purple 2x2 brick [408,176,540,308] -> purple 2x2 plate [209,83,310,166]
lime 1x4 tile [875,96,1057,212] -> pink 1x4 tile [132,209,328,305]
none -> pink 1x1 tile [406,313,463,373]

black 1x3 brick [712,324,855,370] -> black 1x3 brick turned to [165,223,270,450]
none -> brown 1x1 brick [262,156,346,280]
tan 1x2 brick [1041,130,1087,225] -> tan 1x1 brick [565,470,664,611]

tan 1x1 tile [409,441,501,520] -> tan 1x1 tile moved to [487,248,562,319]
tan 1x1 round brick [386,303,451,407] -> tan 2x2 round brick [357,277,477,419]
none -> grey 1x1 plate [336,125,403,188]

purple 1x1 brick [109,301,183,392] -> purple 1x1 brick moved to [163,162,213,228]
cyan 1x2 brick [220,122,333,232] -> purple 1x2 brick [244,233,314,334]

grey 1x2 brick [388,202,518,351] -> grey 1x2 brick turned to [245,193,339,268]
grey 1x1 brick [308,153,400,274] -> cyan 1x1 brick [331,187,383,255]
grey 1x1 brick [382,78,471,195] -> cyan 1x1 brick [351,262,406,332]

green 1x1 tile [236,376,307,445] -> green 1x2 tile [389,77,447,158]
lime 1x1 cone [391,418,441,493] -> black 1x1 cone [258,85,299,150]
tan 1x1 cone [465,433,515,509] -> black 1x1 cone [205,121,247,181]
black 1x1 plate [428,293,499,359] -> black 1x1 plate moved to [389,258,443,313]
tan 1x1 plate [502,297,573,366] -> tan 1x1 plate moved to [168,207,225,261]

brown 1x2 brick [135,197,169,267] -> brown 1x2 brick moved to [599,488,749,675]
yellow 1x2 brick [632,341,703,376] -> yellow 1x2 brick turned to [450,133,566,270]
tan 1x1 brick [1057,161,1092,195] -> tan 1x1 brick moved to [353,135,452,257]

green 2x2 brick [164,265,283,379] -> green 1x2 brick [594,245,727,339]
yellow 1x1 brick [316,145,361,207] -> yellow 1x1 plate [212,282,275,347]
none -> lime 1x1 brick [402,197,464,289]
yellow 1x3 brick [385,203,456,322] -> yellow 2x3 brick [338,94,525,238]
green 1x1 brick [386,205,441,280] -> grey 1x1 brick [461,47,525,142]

# PROMPT
In the data above, repeat exactly each line from the first through the line that contains "green 1x1 tile", and give nothing else.

# EXERCISE RESPONSE
purple 2x2 brick [408,176,540,308] -> purple 2x2 plate [209,83,310,166]
lime 1x4 tile [875,96,1057,212] -> pink 1x4 tile [132,209,328,305]
none -> pink 1x1 tile [406,313,463,373]

black 1x3 brick [712,324,855,370] -> black 1x3 brick turned to [165,223,270,450]
none -> brown 1x1 brick [262,156,346,280]
tan 1x2 brick [1041,130,1087,225] -> tan 1x1 brick [565,470,664,611]

tan 1x1 tile [409,441,501,520] -> tan 1x1 tile moved to [487,248,562,319]
tan 1x1 round brick [386,303,451,407] -> tan 2x2 round brick [357,277,477,419]
none -> grey 1x1 plate [336,125,403,188]

purple 1x1 brick [109,301,183,392] -> purple 1x1 brick moved to [163,162,213,228]
cyan 1x2 brick [220,122,333,232] -> purple 1x2 brick [244,233,314,334]

grey 1x2 brick [388,202,518,351] -> grey 1x2 brick turned to [245,193,339,268]
grey 1x1 brick [308,153,400,274] -> cyan 1x1 brick [331,187,383,255]
grey 1x1 brick [382,78,471,195] -> cyan 1x1 brick [351,262,406,332]

green 1x1 tile [236,376,307,445] -> green 1x2 tile [389,77,447,158]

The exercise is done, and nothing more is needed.